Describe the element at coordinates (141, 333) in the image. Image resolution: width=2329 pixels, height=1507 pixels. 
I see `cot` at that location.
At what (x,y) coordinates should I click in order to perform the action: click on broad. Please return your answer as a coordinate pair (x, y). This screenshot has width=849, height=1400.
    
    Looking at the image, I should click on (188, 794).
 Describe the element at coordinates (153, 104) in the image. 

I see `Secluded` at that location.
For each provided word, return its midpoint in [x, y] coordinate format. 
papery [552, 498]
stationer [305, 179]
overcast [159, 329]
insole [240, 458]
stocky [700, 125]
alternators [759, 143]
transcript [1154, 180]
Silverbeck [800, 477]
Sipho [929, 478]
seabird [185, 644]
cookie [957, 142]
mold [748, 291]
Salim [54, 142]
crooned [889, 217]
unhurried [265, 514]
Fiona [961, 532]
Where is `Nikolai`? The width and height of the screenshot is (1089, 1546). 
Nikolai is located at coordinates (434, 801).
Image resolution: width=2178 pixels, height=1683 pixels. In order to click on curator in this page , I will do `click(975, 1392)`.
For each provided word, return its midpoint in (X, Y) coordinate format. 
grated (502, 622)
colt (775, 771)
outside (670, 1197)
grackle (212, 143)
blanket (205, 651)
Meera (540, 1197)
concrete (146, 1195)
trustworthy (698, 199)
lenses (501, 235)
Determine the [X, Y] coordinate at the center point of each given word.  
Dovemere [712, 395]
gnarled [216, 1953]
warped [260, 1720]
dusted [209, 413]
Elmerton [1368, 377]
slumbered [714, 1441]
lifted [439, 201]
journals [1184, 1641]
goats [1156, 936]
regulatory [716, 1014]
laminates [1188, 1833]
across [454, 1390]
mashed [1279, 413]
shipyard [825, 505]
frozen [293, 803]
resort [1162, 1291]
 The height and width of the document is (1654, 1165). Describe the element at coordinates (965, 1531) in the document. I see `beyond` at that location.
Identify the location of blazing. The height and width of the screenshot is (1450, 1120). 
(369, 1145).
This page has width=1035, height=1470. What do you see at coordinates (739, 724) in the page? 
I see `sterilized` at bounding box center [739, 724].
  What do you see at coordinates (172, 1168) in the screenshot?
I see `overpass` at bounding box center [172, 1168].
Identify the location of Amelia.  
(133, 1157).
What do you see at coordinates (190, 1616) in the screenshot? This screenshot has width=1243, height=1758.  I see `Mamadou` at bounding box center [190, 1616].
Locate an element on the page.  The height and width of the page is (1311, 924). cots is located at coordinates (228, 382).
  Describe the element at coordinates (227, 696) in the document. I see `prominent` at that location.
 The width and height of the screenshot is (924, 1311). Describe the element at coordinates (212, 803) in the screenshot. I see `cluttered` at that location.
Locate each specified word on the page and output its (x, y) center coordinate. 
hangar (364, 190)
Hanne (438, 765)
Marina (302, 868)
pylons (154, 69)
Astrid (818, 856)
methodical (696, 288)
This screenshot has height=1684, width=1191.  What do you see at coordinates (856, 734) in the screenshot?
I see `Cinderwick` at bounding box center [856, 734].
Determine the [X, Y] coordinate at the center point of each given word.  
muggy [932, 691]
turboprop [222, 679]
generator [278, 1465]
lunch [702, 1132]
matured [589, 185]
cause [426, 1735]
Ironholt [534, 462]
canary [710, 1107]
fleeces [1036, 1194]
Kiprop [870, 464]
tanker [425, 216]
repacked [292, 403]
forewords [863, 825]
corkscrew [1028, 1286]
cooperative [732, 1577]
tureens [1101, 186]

+ + + + +

▶ Work to be completed: Reproduce every one of the records above word for word, without any changes.

▶ Output of the task:
Describe the element at coordinates (141, 333) in the image. Image resolution: width=2329 pixels, height=1507 pixels. 
I see `cot` at that location.
At what (x,y) coordinates should I click in order to perform the action: click on broad. Please return your answer as a coordinate pair (x, y). This screenshot has width=849, height=1400.
    
    Looking at the image, I should click on (188, 794).
 Describe the element at coordinates (153, 104) in the image. 

I see `Secluded` at that location.
For each provided word, return its midpoint in [x, y] coordinate format. 
papery [552, 498]
stationer [305, 179]
overcast [159, 329]
insole [240, 458]
stocky [700, 125]
alternators [759, 143]
transcript [1154, 180]
Silverbeck [800, 477]
Sipho [929, 478]
seabird [185, 644]
cookie [957, 142]
mold [748, 291]
Salim [54, 142]
crooned [889, 217]
unhurried [265, 514]
Fiona [961, 532]
Where is `Nikolai`? The width and height of the screenshot is (1089, 1546). 
Nikolai is located at coordinates (434, 801).
Image resolution: width=2178 pixels, height=1683 pixels. In order to click on curator in this page , I will do `click(975, 1392)`.
For each provided word, return its midpoint in (X, Y) coordinate format. 
grated (502, 622)
colt (775, 771)
outside (670, 1197)
grackle (212, 143)
blanket (205, 651)
Meera (540, 1197)
concrete (146, 1195)
trustworthy (698, 199)
lenses (501, 235)
Determine the [X, Y] coordinate at the center point of each given word.  
Dovemere [712, 395]
gnarled [216, 1953]
warped [260, 1720]
dusted [209, 413]
Elmerton [1368, 377]
slumbered [714, 1441]
lifted [439, 201]
journals [1184, 1641]
goats [1156, 936]
regulatory [716, 1014]
laminates [1188, 1833]
across [454, 1390]
mashed [1279, 413]
shipyard [825, 505]
frozen [293, 803]
resort [1162, 1291]
 The height and width of the document is (1654, 1165). Describe the element at coordinates (965, 1531) in the document. I see `beyond` at that location.
Identify the location of blazing. The height and width of the screenshot is (1450, 1120). 
(369, 1145).
This page has width=1035, height=1470. What do you see at coordinates (739, 724) in the page? 
I see `sterilized` at bounding box center [739, 724].
  What do you see at coordinates (172, 1168) in the screenshot?
I see `overpass` at bounding box center [172, 1168].
Identify the location of Amelia.  
(133, 1157).
What do you see at coordinates (190, 1616) in the screenshot? This screenshot has width=1243, height=1758.  I see `Mamadou` at bounding box center [190, 1616].
Locate an element on the page.  The height and width of the page is (1311, 924). cots is located at coordinates (228, 382).
  Describe the element at coordinates (227, 696) in the document. I see `prominent` at that location.
 The width and height of the screenshot is (924, 1311). Describe the element at coordinates (212, 803) in the screenshot. I see `cluttered` at that location.
Locate each specified word on the page and output its (x, y) center coordinate. 
hangar (364, 190)
Hanne (438, 765)
Marina (302, 868)
pylons (154, 69)
Astrid (818, 856)
methodical (696, 288)
This screenshot has height=1684, width=1191.  What do you see at coordinates (856, 734) in the screenshot?
I see `Cinderwick` at bounding box center [856, 734].
Determine the [X, Y] coordinate at the center point of each given word.  
muggy [932, 691]
turboprop [222, 679]
generator [278, 1465]
lunch [702, 1132]
matured [589, 185]
cause [426, 1735]
Ironholt [534, 462]
canary [710, 1107]
fleeces [1036, 1194]
Kiprop [870, 464]
tanker [425, 216]
repacked [292, 403]
forewords [863, 825]
corkscrew [1028, 1286]
cooperative [732, 1577]
tureens [1101, 186]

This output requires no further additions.